DIRECTIONS
Your task is to print the listing exactly as it stands.

++++++++++

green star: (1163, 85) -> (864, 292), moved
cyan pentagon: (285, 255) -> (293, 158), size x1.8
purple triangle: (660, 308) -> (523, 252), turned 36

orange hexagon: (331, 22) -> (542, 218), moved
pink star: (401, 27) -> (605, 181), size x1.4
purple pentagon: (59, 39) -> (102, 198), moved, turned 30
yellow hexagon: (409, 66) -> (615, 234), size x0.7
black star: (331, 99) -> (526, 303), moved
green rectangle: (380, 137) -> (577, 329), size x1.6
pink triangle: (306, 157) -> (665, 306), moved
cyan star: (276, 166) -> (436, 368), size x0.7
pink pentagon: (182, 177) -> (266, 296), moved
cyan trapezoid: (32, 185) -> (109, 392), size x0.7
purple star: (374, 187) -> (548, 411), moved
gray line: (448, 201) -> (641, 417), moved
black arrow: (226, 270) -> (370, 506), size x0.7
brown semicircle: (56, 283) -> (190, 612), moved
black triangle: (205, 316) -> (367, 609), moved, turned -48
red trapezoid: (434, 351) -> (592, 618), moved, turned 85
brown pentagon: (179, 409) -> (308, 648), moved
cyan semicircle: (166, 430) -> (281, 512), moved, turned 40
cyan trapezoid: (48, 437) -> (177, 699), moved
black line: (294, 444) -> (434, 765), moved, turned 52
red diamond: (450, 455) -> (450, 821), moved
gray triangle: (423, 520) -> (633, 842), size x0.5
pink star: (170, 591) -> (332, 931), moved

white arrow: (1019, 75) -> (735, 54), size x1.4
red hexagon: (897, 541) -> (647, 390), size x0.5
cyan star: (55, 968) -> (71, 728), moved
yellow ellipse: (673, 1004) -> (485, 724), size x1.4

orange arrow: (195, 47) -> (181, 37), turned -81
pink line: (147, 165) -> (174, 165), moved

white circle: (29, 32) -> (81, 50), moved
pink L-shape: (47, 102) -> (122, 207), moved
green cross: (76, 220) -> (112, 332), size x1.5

++++++++++

SOLVED EXERCISE
green star: (1163, 85) -> (864, 292), moved
cyan pentagon: (285, 255) -> (293, 158), size x1.8
purple triangle: (660, 308) -> (523, 252), turned 36

orange hexagon: (331, 22) -> (542, 218), moved
pink star: (401, 27) -> (605, 181), size x1.4
purple pentagon: (59, 39) -> (102, 198), moved, turned 30
yellow hexagon: (409, 66) -> (615, 234), size x0.7
black star: (331, 99) -> (526, 303), moved
green rectangle: (380, 137) -> (577, 329), size x1.6
pink triangle: (306, 157) -> (665, 306), moved
cyan star: (276, 166) -> (436, 368), size x0.7
pink pentagon: (182, 177) -> (266, 296), moved
cyan trapezoid: (32, 185) -> (109, 392), size x0.7
purple star: (374, 187) -> (548, 411), moved
gray line: (448, 201) -> (641, 417), moved
black arrow: (226, 270) -> (370, 506), size x0.7
brown semicircle: (56, 283) -> (190, 612), moved
black triangle: (205, 316) -> (367, 609), moved, turned -48
red trapezoid: (434, 351) -> (592, 618), moved, turned 85
brown pentagon: (179, 409) -> (308, 648), moved
cyan semicircle: (166, 430) -> (281, 512), moved, turned 40
cyan trapezoid: (48, 437) -> (177, 699), moved
black line: (294, 444) -> (434, 765), moved, turned 52
red diamond: (450, 455) -> (450, 821), moved
gray triangle: (423, 520) -> (633, 842), size x0.5
pink star: (170, 591) -> (332, 931), moved

white arrow: (1019, 75) -> (735, 54), size x1.4
red hexagon: (897, 541) -> (647, 390), size x0.5
cyan star: (55, 968) -> (71, 728), moved
yellow ellipse: (673, 1004) -> (485, 724), size x1.4

orange arrow: (195, 47) -> (181, 37), turned -81
pink line: (147, 165) -> (174, 165), moved

white circle: (29, 32) -> (81, 50), moved
pink L-shape: (47, 102) -> (122, 207), moved
green cross: (76, 220) -> (112, 332), size x1.5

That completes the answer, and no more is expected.